[[ INPUT DATA, beginning ]]

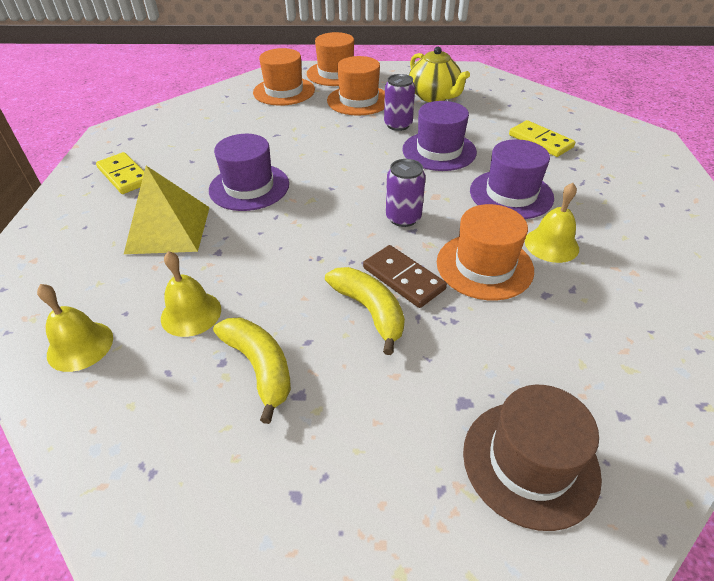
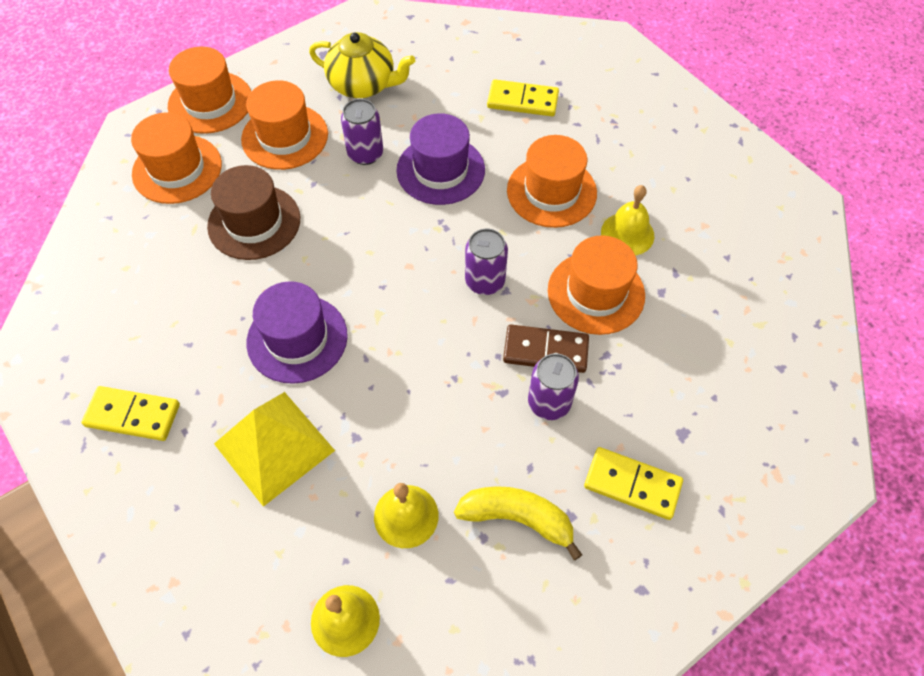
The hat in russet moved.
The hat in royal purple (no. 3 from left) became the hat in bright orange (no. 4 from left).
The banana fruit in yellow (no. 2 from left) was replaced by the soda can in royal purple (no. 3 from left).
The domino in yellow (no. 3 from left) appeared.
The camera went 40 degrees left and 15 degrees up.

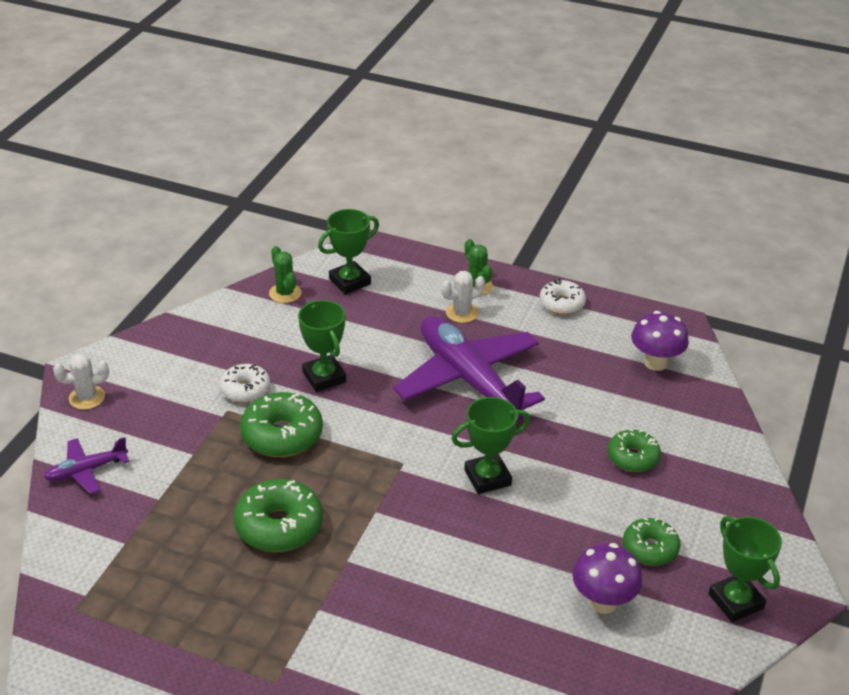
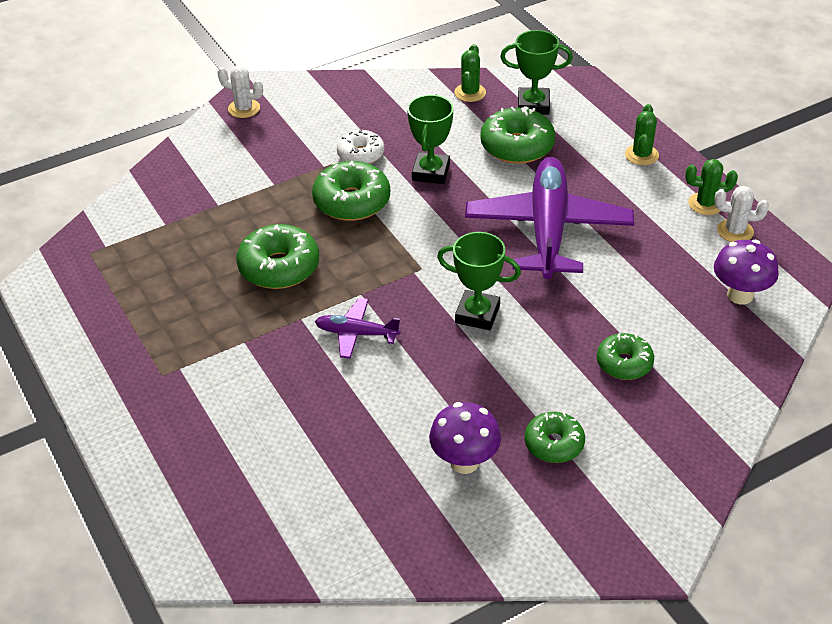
The plane in royal purple (no. 1 from left) moved.
The donut in leaf-green (no. 3 from left) appeared.
The donut in white (no. 2 from left) was replaced by the prickly plant in leaf-green (no. 3 from left).
The prickly plant in white (no. 2 from left) moved.
The prize cup in leaf-green (no. 4 from left) disappeared.
The camera went 40 degrees right and 5 degrees up.

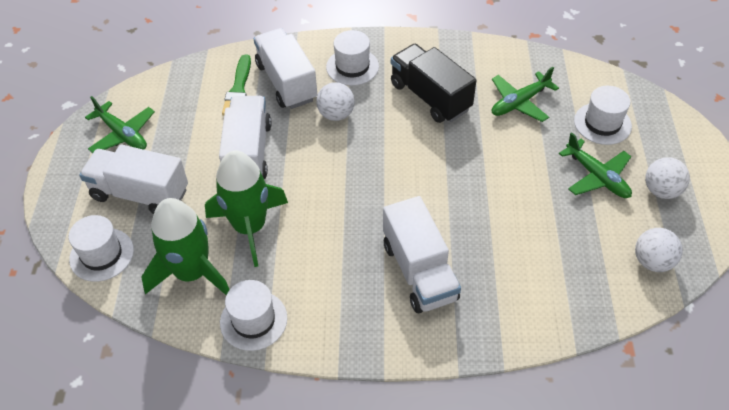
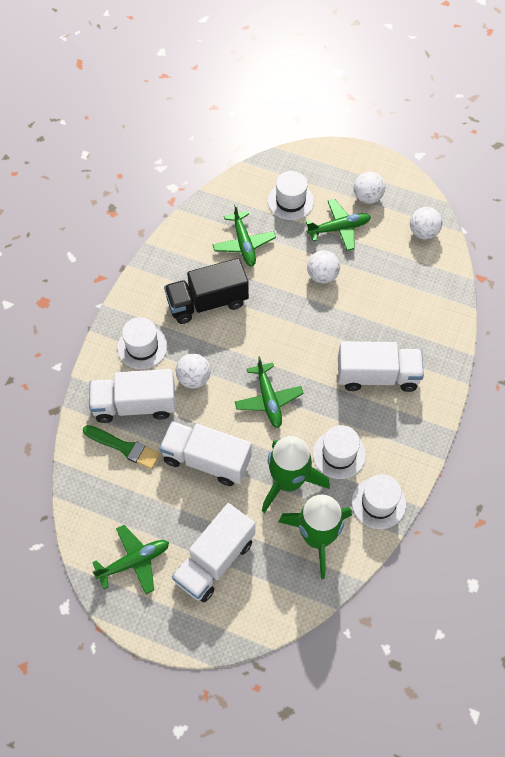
The plane in leaf-green (no. 3 from left) appeared.
The ball in white (no. 2 from left) appeared.
The hat in white (no. 1 from left in the first image) moved.
The camera went 70 degrees left and 10 degrees up.

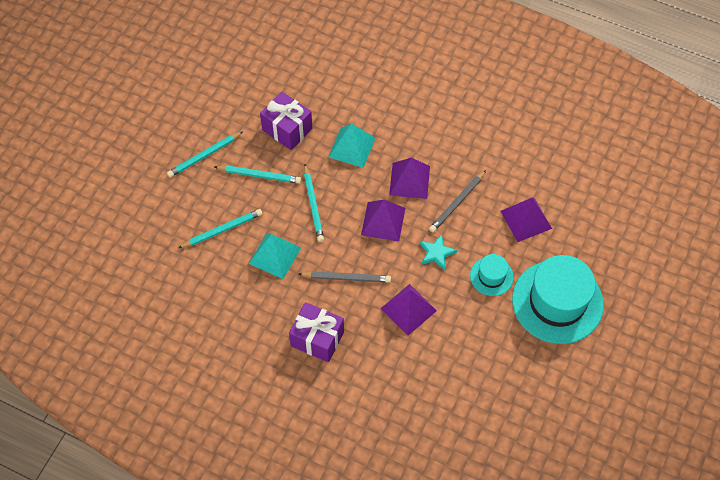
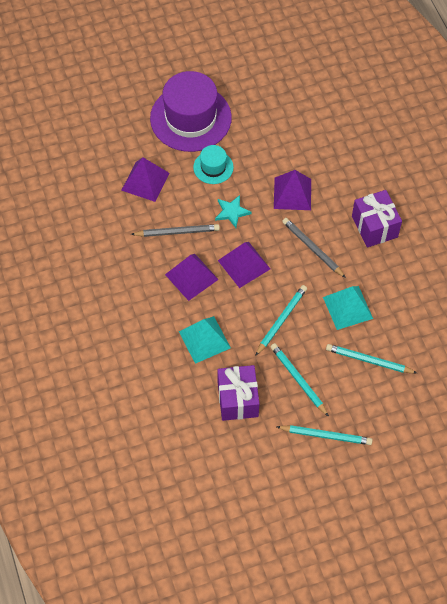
The hat in turquoise (no. 2 from left) became the hat in royal purple.
The camera went 135 degrees left and 0 degrees up.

[[ INPUT DATA, end ]]

* WHAT NEEDS TO BE DONE
Skip every image and output the remaining records exactly.

* SOLUTION TO THE PROBLEM
The hat in russet moved.
The hat in royal purple (no. 3 from left) became the hat in bright orange (no. 4 from left).
The banana fruit in yellow (no. 2 from left) was replaced by the soda can in royal purple (no. 3 from left).
The domino in yellow (no. 3 from left) appeared.
The camera went 40 degrees left and 15 degrees up.

The plane in royal purple (no. 1 from left) moved.
The donut in leaf-green (no. 3 from left) appeared.
The donut in white (no. 2 from left) was replaced by the prickly plant in leaf-green (no. 3 from left).
The prickly plant in white (no. 2 from left) moved.
The prize cup in leaf-green (no. 4 from left) disappeared.
The camera went 40 degrees right and 5 degrees up.

The plane in leaf-green (no. 3 from left) appeared.
The ball in white (no. 2 from left) appeared.
The hat in white (no. 1 from left in the first image) moved.
The camera went 70 degrees left and 10 degrees up.

The hat in turquoise (no. 2 from left) became the hat in royal purple.
The camera went 135 degrees left and 0 degrees up.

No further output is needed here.